THE PROBLEM:
Among the lines of the records below, copy those that hold the word "purple".

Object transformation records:
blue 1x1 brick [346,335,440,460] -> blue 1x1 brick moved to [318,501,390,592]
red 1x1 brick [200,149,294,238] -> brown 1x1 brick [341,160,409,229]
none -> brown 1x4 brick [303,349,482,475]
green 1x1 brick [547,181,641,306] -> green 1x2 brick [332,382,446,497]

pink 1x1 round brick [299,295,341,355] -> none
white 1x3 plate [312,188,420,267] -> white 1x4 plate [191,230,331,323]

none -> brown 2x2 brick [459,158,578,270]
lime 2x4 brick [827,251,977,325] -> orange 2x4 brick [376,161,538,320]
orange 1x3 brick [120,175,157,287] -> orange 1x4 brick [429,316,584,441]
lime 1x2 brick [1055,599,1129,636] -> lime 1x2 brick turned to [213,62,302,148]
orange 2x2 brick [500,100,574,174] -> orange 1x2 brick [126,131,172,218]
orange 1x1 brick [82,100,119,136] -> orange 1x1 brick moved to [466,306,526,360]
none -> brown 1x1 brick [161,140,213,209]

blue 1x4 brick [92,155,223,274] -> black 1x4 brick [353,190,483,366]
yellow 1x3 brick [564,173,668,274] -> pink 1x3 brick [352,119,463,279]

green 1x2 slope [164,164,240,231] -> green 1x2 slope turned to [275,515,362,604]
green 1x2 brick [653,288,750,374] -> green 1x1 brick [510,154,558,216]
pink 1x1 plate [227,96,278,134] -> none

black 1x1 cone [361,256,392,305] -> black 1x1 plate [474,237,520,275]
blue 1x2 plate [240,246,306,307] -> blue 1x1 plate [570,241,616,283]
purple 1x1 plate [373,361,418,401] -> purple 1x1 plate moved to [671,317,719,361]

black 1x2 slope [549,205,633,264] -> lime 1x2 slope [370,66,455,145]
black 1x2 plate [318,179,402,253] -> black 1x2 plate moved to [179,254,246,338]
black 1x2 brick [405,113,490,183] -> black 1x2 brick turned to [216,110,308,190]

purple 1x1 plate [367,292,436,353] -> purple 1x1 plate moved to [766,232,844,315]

RESULT OF THIS TASK:
purple 1x1 plate [373,361,418,401] -> purple 1x1 plate moved to [671,317,719,361]
purple 1x1 plate [367,292,436,353] -> purple 1x1 plate moved to [766,232,844,315]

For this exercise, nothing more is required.